• Work to be completed: Please give a word-for-word repeat of the line containing "(546, 113) = (263, 73): pink" and all lines that come after it in the entries below, ending at the last line.

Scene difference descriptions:
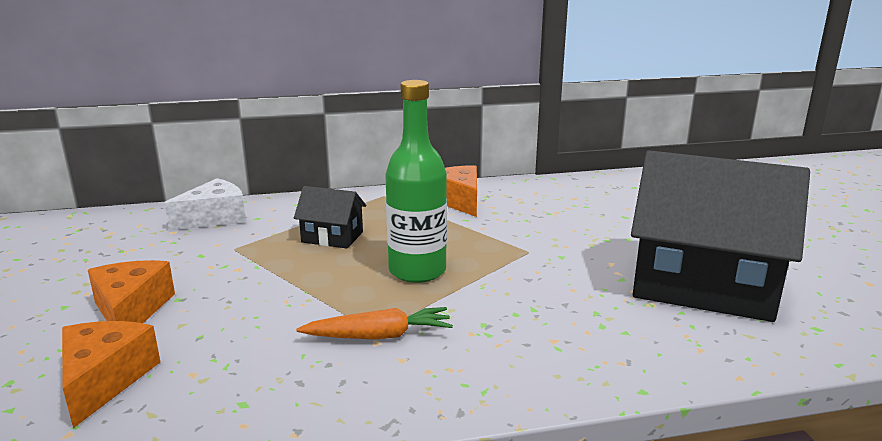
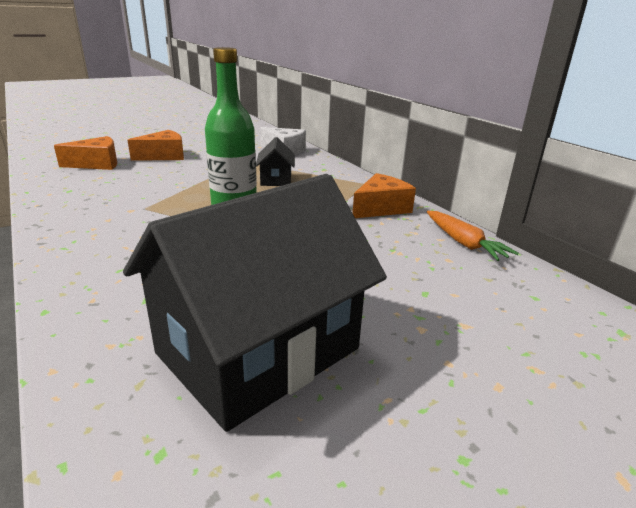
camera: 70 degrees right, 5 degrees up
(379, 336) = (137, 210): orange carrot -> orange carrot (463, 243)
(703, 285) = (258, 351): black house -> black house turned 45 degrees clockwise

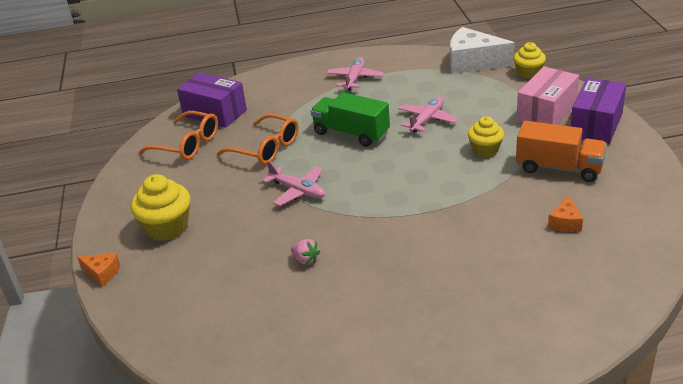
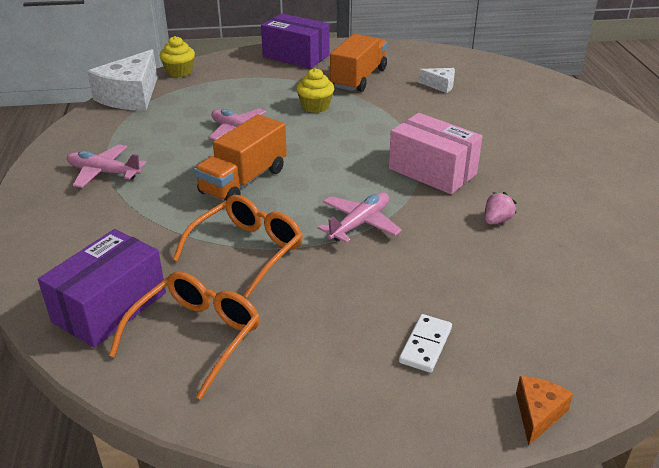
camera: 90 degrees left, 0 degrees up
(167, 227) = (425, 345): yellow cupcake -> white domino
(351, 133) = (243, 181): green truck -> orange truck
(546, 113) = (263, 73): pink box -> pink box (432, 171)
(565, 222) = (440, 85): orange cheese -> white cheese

• Answer for this exercise:
(546, 113) = (263, 73): pink box -> pink box (432, 171)
(565, 222) = (440, 85): orange cheese -> white cheese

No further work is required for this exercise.